## [Records for the exercise]
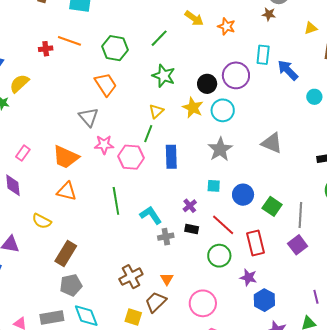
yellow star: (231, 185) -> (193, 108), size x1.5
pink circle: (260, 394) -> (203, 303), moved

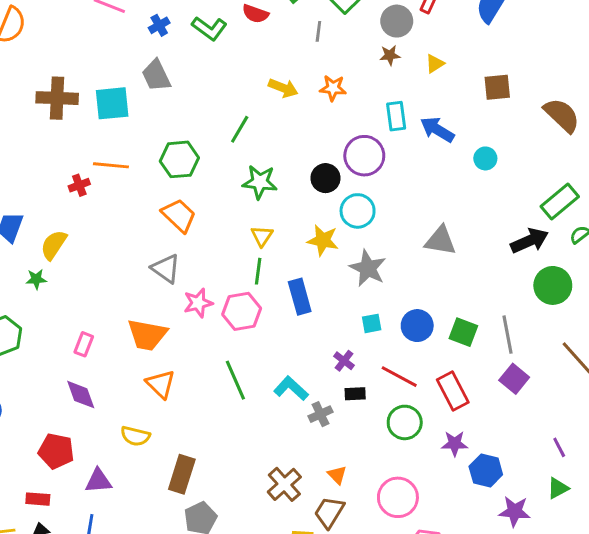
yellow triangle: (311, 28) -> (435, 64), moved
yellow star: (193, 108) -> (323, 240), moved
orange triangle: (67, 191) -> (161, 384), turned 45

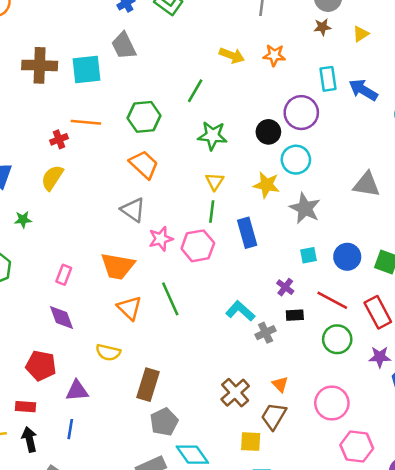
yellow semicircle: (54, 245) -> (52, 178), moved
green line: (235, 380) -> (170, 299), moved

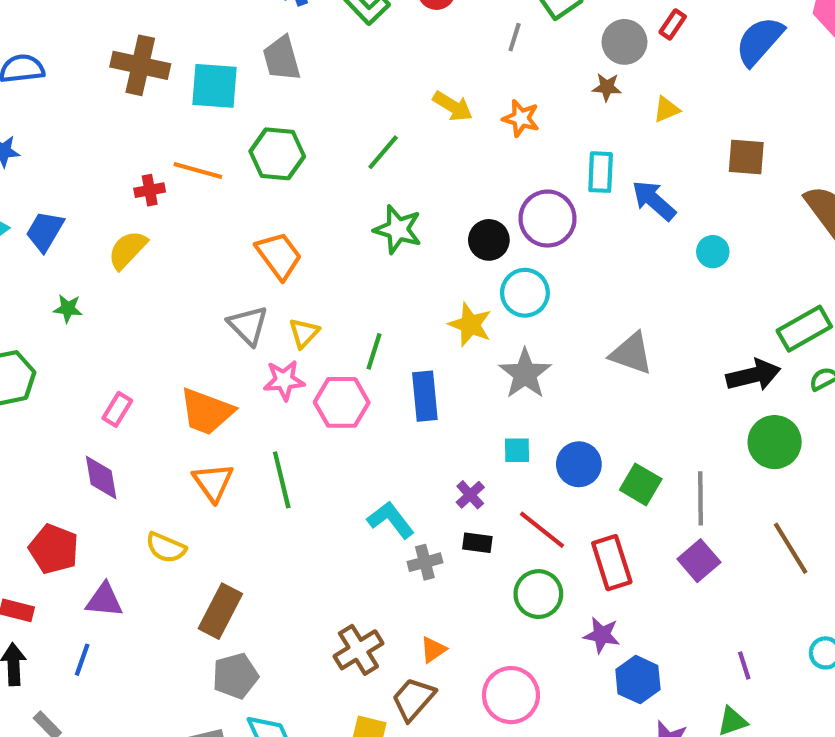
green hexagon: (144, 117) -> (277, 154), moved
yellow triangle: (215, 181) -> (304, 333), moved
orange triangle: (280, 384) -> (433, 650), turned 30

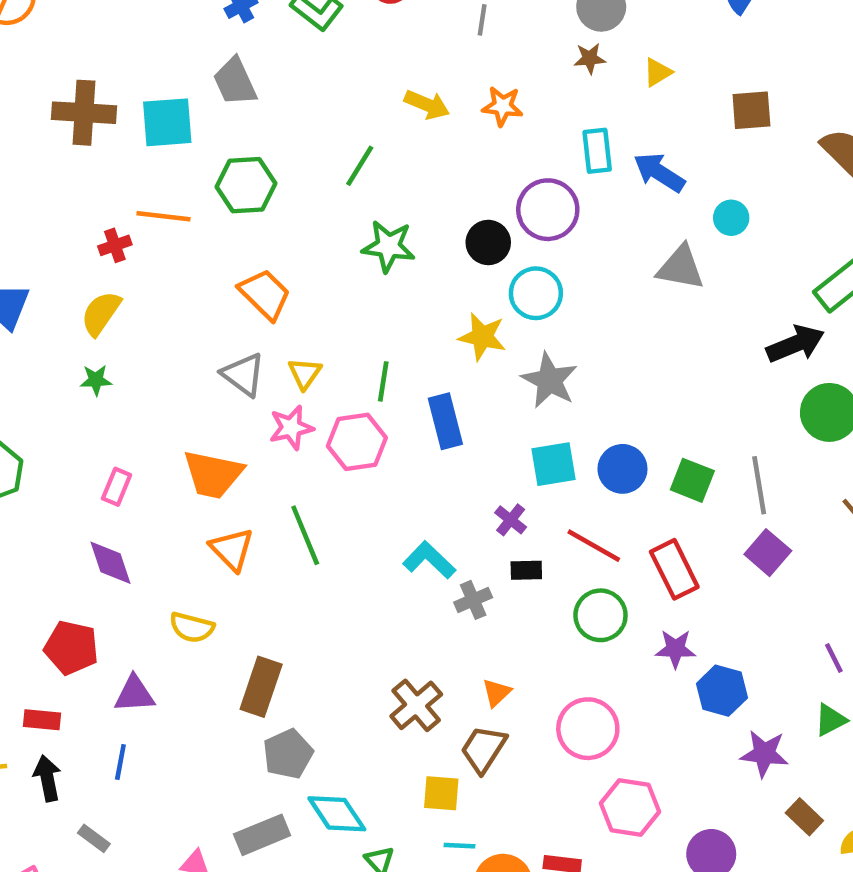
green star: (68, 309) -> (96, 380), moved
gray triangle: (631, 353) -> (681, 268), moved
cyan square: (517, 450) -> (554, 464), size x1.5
==
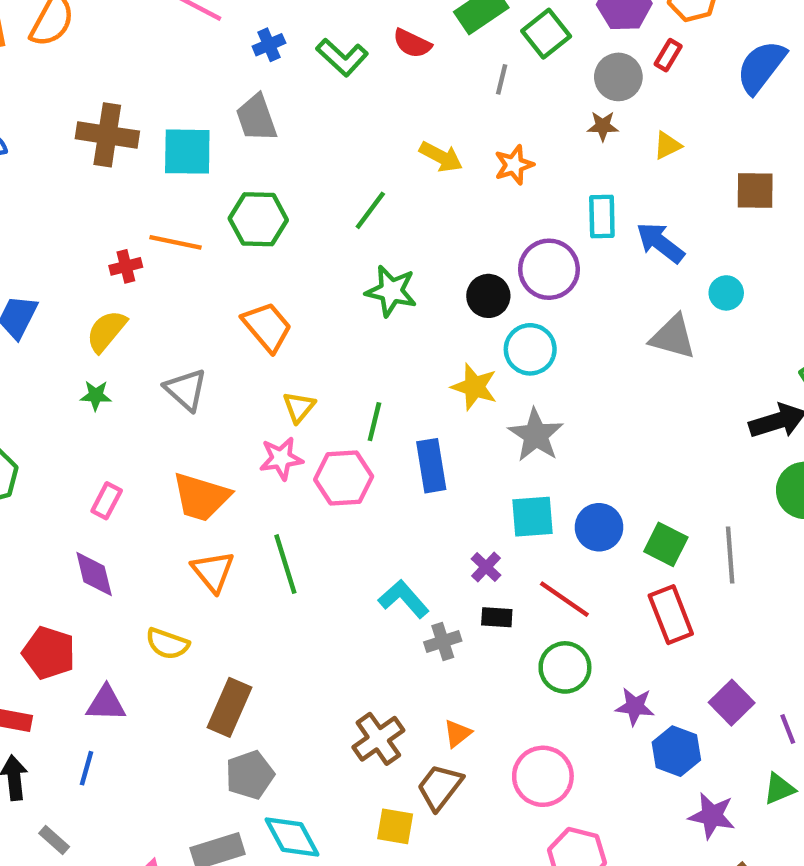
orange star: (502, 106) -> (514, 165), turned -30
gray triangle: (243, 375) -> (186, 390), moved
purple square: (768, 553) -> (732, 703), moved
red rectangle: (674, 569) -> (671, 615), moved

## [What the exercise asks]
Using the data above, retype exactly the lines from the line with "yellow semicircle: (54, 245)" to the line with "cyan square: (517, 450)", inclusive. No pictures and nothing else.

## [Answer to this problem]
yellow semicircle: (54, 245) -> (52, 178), moved
green line: (235, 380) -> (170, 299), moved

green hexagon: (144, 117) -> (277, 154), moved
yellow triangle: (215, 181) -> (304, 333), moved
orange triangle: (280, 384) -> (433, 650), turned 30

green star: (68, 309) -> (96, 380), moved
gray triangle: (631, 353) -> (681, 268), moved
cyan square: (517, 450) -> (554, 464), size x1.5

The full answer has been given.